Exercise: The answer must be every line from the entries below that contains "NAND".

Supplied material:
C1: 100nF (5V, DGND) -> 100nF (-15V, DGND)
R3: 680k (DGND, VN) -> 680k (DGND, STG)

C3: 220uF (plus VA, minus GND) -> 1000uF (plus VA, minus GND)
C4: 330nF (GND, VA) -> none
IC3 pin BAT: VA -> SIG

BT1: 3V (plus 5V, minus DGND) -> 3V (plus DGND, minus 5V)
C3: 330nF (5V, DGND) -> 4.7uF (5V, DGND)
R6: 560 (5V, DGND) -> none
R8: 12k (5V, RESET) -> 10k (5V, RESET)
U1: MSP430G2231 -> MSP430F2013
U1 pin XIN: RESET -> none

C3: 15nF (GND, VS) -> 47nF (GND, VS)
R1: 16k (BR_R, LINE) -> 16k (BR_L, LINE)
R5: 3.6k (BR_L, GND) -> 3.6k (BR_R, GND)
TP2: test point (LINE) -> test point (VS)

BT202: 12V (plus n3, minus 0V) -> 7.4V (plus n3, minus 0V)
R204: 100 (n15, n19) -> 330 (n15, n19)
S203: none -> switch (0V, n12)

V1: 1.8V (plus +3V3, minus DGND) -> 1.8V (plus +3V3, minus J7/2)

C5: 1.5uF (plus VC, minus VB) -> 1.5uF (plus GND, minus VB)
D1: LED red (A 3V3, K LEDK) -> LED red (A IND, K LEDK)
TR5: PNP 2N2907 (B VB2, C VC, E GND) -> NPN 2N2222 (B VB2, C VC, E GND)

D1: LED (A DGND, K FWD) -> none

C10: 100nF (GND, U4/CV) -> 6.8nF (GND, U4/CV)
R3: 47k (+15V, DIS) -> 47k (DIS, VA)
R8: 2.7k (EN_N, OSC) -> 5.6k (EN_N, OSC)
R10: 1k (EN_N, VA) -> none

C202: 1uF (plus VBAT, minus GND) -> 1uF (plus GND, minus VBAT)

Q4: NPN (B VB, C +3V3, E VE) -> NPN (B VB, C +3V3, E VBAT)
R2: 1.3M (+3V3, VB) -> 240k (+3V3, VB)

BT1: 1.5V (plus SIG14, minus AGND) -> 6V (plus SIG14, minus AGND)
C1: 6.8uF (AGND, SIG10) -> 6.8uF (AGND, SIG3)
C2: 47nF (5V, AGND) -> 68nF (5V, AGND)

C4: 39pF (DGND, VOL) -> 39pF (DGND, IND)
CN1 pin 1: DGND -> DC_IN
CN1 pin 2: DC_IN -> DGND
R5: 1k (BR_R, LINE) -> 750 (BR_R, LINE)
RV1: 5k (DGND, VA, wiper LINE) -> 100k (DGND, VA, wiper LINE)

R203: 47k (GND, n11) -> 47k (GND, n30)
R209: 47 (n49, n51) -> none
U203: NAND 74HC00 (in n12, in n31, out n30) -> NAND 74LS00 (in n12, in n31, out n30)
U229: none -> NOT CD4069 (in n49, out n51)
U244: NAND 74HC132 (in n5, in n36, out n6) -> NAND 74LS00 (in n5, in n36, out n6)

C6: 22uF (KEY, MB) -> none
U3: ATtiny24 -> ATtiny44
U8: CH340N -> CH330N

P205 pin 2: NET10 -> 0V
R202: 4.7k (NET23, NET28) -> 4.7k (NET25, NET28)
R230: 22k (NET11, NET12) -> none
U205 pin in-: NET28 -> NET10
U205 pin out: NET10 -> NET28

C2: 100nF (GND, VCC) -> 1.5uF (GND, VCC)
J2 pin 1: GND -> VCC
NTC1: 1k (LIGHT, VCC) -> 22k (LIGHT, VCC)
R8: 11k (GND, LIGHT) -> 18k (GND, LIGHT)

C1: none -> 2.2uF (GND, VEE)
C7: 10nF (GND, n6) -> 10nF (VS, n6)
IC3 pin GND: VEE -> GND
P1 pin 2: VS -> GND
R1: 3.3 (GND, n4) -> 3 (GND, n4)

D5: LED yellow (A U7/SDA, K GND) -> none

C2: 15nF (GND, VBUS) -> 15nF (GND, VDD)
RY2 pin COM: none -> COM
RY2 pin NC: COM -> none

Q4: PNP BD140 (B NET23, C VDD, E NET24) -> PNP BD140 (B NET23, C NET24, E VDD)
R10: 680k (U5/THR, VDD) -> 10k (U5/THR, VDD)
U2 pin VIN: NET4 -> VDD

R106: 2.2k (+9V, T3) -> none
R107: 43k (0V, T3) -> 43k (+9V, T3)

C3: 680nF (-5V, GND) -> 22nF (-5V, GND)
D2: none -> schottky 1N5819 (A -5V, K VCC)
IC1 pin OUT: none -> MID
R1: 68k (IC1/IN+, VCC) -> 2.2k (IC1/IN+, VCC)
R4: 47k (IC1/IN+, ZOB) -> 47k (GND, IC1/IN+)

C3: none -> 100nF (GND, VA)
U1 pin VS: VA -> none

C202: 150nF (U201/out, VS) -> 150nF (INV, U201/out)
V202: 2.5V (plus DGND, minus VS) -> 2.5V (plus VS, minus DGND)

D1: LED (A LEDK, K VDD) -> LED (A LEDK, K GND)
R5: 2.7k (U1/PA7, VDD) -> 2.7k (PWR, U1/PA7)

Solution for this exercise:
U203: NAND 74HC00 (in n12, in n31, out n30) -> NAND 74LS00 (in n12, in n31, out n30)
U244: NAND 74HC132 (in n5, in n36, out n6) -> NAND 74LS00 (in n5, in n36, out n6)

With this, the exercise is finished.